Stored data

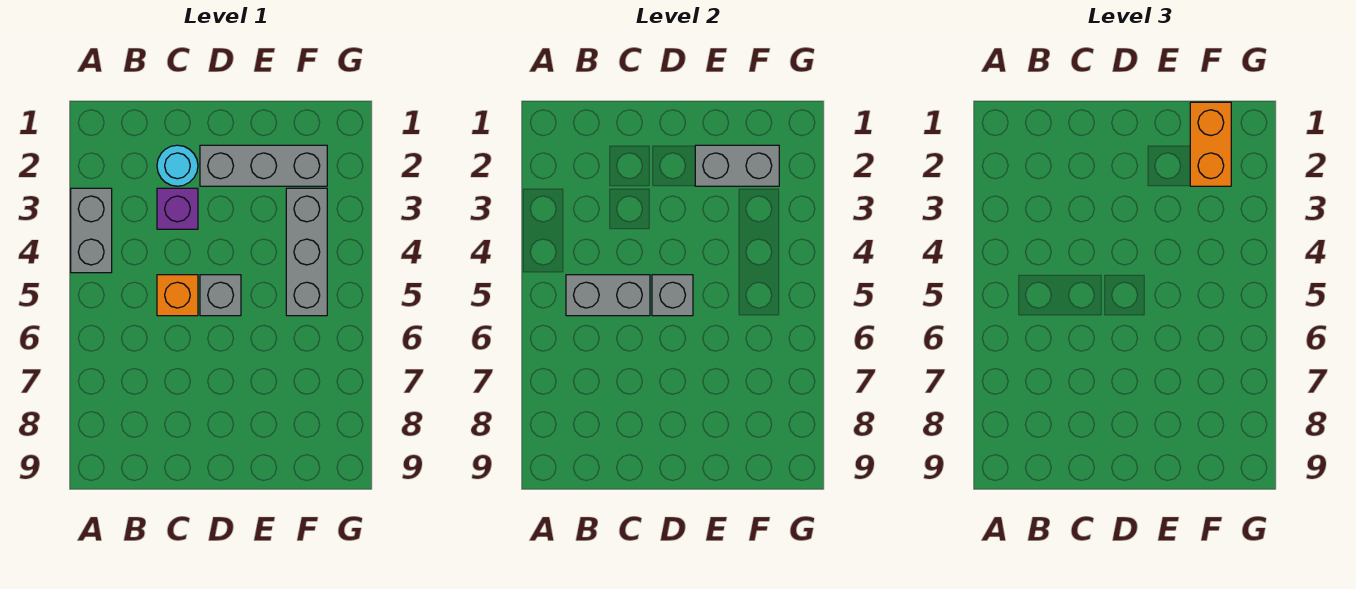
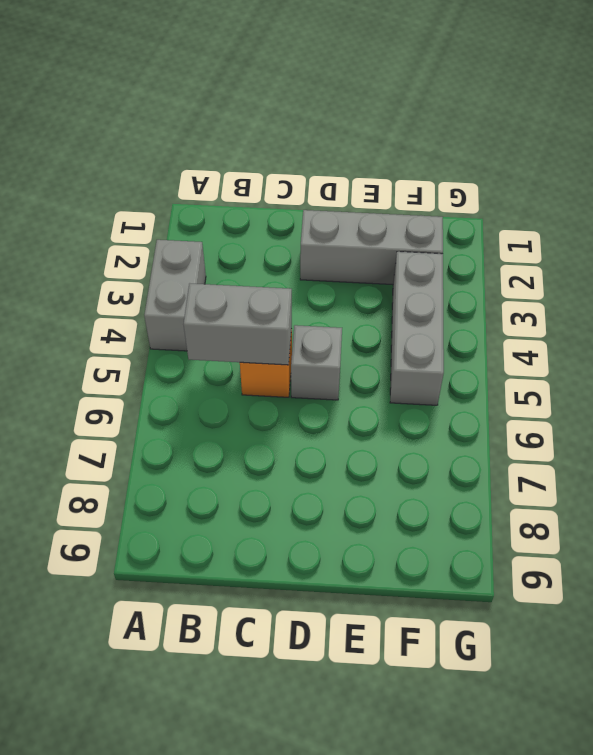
none -> cyan round brick C2 level 1
none -> purple brick C3 level 1

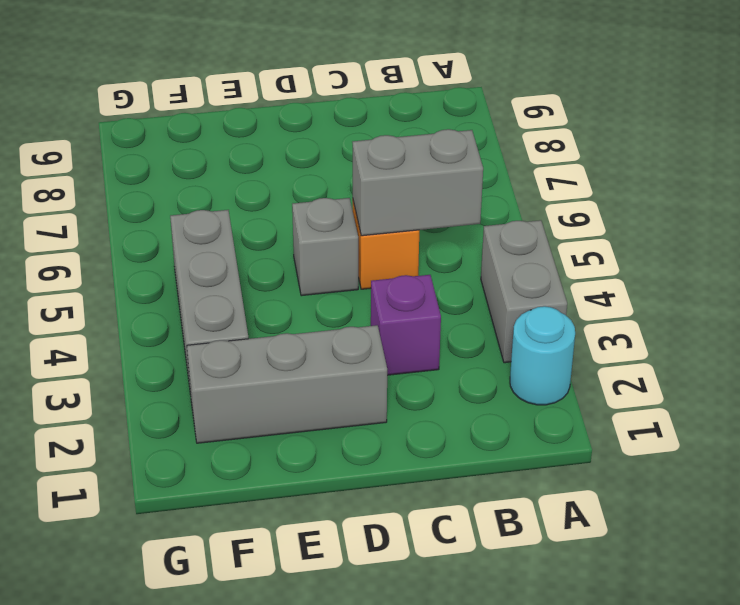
cyan round brick A2 level 1 -> cyan round brick C2 level 1
none -> grey brick D5 level 2
none -> grey brick E2:F2 level 2

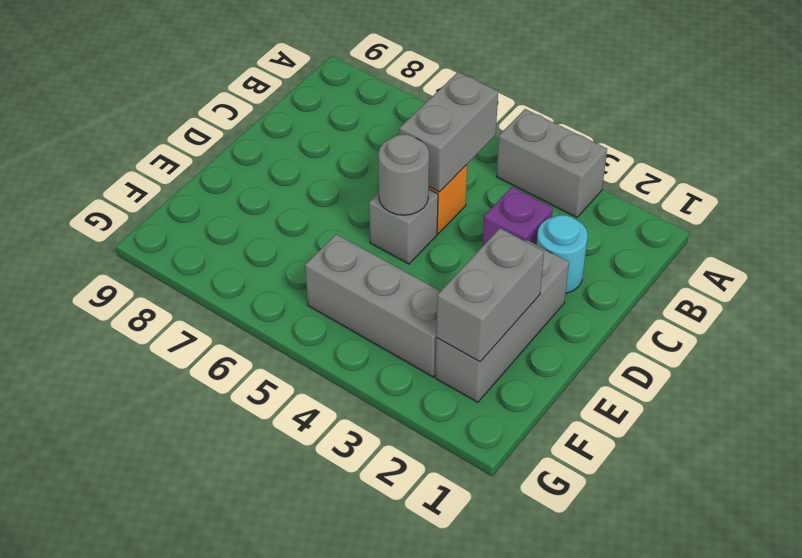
grey round brick D5 level 2 -> grey brick D5 level 2
none -> orange brick F1:F2 level 3

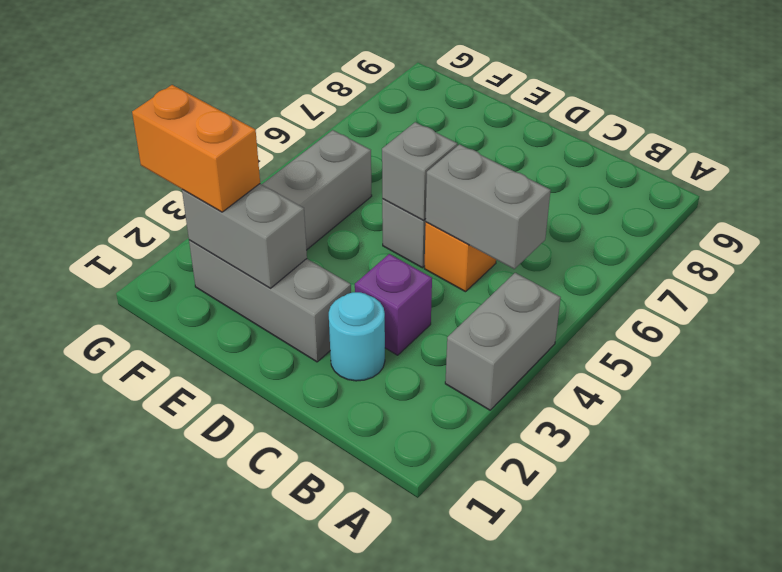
orange brick F2:G2 level 3 -> orange brick F1:F2 level 3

What you are asked to do
Look through the preceding entries for the word "round". Report how many lines hold it, and only that number.

Answer below
3